Filter these entries, keeping only lines that hold the word "none".

» Exercise data

....

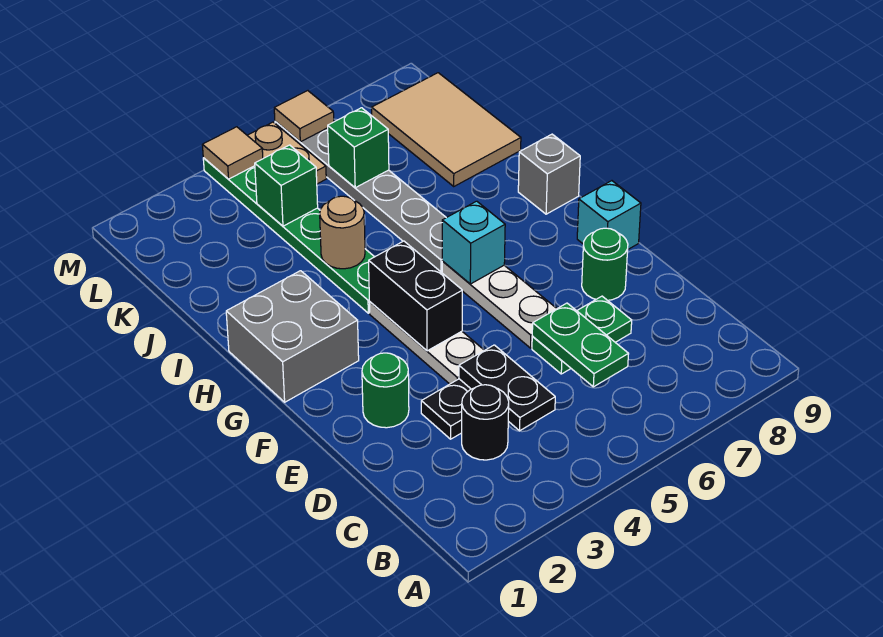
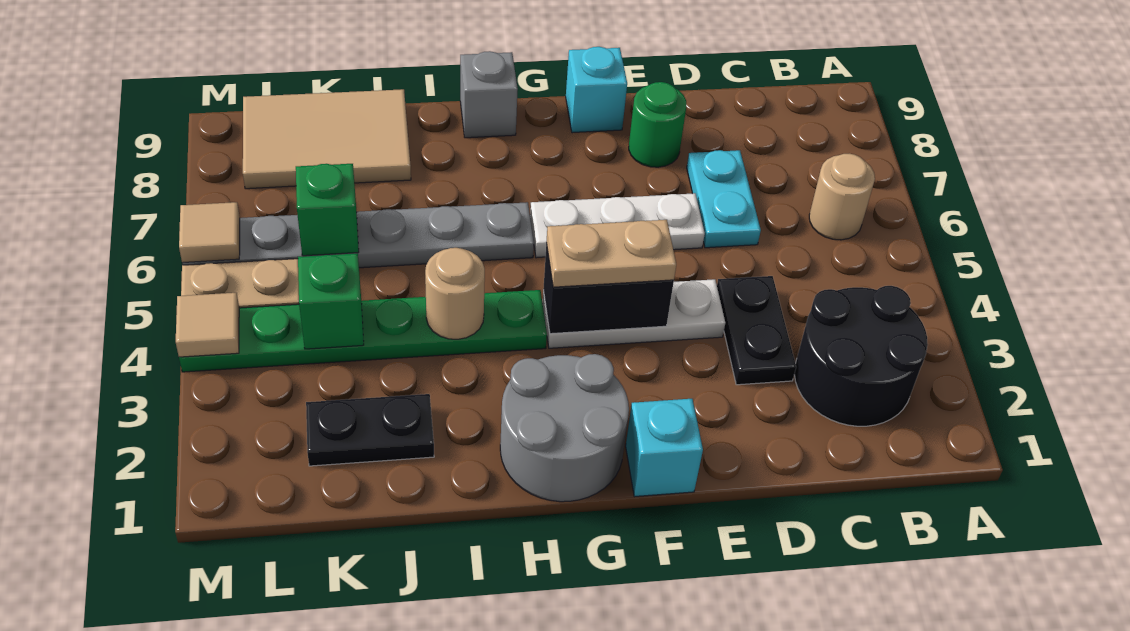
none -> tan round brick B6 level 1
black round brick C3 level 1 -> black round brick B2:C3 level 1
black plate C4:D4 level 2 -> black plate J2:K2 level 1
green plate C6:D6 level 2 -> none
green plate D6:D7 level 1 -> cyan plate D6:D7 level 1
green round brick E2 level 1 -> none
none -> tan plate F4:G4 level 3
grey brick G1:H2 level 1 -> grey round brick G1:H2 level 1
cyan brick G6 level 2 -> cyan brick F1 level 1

....

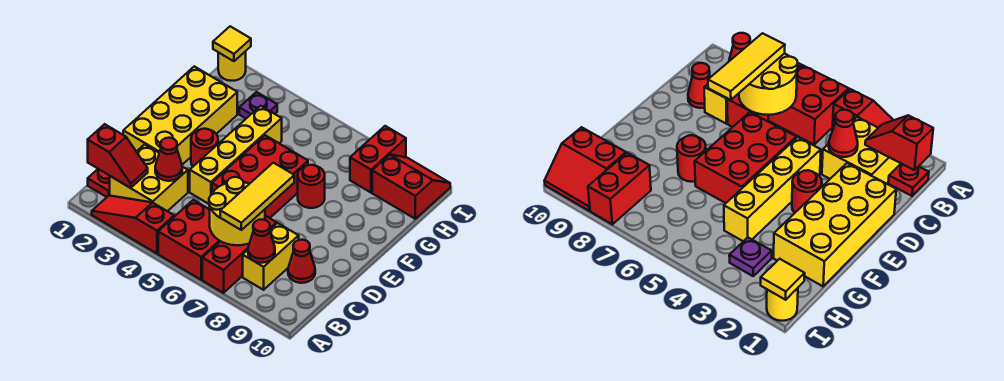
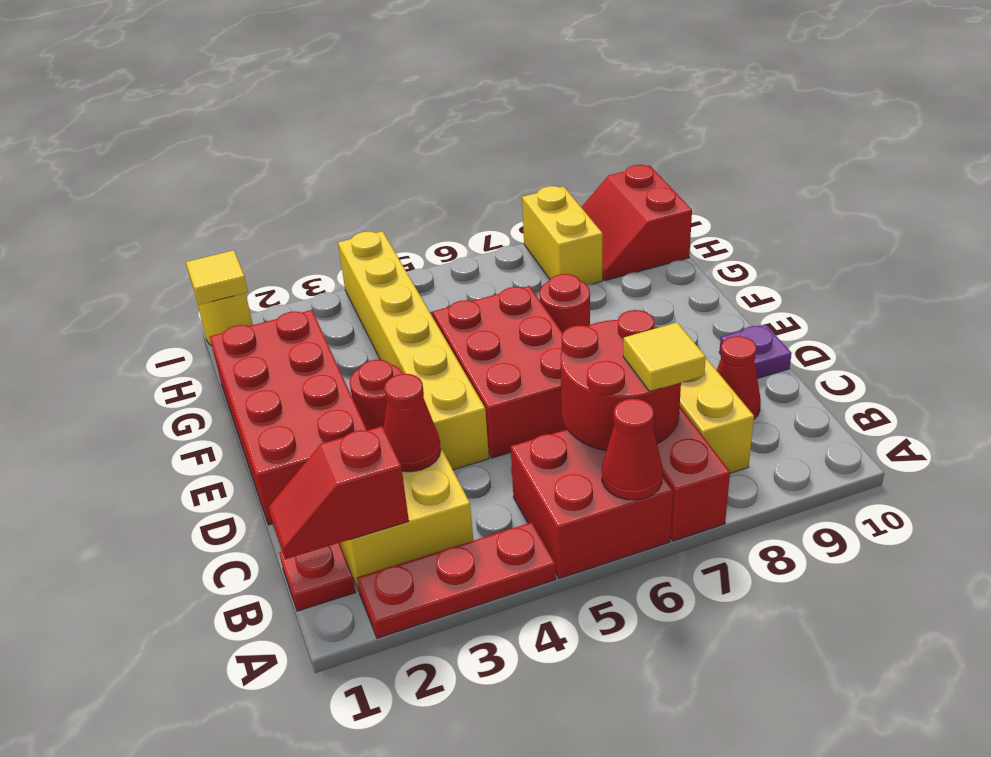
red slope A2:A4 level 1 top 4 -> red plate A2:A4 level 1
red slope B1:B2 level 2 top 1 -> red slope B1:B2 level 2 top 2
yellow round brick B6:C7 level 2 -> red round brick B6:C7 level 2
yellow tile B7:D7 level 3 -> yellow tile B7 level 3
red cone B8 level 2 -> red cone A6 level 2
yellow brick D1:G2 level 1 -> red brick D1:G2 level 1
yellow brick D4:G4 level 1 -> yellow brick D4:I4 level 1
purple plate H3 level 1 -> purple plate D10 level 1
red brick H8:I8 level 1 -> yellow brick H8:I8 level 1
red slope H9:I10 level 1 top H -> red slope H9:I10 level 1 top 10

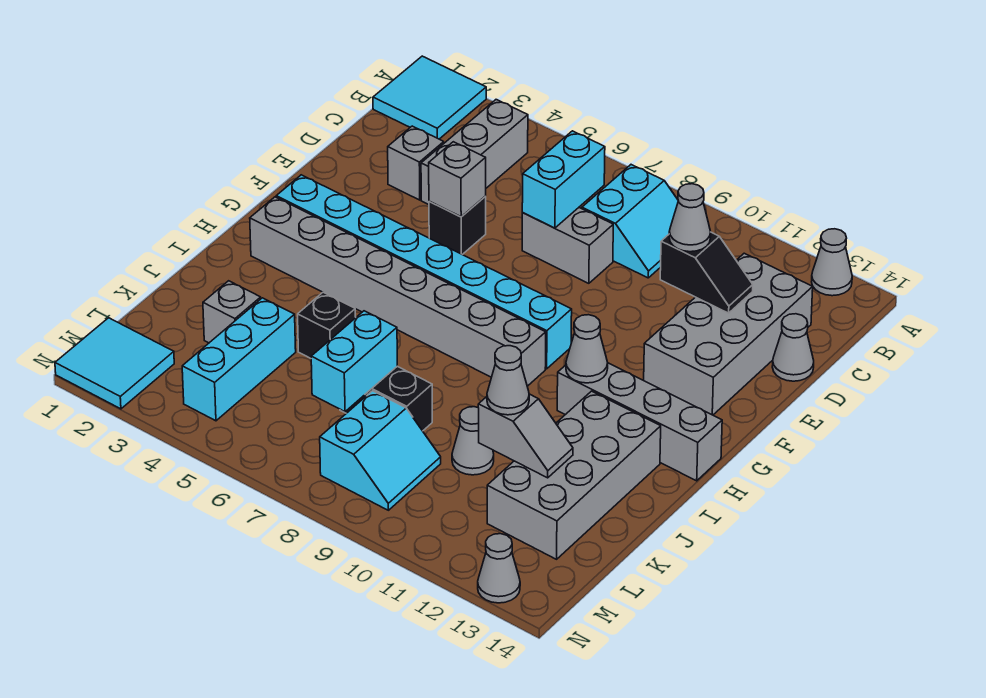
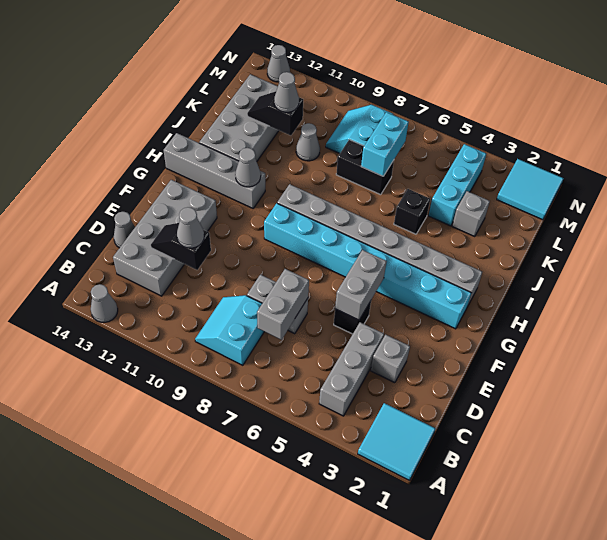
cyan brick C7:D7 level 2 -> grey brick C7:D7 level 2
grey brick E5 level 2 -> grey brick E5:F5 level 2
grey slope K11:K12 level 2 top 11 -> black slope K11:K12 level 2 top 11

....

» Output below
none -> tan round brick B6 level 1
green plate C6:D6 level 2 -> none
green round brick E2 level 1 -> none
none -> tan plate F4:G4 level 3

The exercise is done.